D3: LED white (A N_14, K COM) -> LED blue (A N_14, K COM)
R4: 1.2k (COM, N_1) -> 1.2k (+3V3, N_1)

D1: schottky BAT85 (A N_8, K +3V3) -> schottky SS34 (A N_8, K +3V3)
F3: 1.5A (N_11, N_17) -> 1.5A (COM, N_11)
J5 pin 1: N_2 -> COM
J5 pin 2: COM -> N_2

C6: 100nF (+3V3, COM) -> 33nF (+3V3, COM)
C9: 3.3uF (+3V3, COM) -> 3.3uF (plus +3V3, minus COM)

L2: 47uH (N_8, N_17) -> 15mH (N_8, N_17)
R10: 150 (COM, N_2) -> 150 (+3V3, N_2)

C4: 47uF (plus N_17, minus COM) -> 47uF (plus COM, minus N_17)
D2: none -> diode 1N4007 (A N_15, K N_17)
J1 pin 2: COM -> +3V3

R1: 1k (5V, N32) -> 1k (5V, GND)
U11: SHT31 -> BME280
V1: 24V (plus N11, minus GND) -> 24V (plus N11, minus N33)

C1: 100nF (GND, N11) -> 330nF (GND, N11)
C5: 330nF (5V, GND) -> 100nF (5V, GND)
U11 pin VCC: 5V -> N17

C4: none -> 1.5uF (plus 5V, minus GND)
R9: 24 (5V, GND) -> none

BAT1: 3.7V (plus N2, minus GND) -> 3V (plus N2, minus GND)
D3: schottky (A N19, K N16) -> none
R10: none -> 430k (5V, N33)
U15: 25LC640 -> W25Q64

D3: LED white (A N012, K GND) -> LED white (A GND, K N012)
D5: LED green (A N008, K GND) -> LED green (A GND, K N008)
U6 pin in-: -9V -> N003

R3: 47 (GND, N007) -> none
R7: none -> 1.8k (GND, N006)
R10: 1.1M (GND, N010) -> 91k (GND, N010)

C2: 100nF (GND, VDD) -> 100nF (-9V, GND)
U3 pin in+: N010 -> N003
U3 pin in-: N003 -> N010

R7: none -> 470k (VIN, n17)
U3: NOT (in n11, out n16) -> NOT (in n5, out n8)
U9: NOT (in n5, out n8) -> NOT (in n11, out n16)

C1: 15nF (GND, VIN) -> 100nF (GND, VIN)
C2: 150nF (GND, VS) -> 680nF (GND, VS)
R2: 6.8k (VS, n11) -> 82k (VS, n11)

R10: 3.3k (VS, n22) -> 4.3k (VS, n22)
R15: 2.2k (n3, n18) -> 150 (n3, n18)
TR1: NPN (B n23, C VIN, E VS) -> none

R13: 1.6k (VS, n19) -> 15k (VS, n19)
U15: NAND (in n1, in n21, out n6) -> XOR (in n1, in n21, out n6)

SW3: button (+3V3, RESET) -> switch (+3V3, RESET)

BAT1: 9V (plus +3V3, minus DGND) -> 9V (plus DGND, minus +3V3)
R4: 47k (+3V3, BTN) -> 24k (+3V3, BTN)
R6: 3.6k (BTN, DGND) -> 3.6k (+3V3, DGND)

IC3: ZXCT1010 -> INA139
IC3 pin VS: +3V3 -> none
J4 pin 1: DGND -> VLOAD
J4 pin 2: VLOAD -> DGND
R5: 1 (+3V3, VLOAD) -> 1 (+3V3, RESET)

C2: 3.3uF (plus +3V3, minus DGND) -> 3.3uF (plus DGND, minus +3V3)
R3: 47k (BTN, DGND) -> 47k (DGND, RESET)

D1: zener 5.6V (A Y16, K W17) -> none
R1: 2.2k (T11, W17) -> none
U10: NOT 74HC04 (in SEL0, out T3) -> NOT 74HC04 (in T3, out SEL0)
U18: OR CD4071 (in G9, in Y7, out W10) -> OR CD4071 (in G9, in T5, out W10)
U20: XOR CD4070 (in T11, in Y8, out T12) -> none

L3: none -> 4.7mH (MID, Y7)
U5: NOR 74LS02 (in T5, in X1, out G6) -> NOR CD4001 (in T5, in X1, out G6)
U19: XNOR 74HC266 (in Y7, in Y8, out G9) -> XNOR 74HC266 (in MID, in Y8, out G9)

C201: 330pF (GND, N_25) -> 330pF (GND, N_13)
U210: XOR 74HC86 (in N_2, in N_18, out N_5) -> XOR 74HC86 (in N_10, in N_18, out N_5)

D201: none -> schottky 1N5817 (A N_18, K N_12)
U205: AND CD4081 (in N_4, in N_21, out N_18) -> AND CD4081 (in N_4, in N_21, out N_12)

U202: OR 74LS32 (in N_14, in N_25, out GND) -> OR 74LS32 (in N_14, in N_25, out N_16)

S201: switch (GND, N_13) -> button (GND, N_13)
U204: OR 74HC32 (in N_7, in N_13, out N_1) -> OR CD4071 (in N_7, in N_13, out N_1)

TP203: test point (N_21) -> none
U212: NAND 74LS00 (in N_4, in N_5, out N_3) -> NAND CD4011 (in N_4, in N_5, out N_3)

§ §

Work request: Filter the entries down to the lines with the word "white" in them, and copy those lines.

Response to this exercise:
D3: LED white (A N_14, K COM) -> LED blue (A N_14, K COM)
D3: LED white (A N012, K GND) -> LED white (A GND, K N012)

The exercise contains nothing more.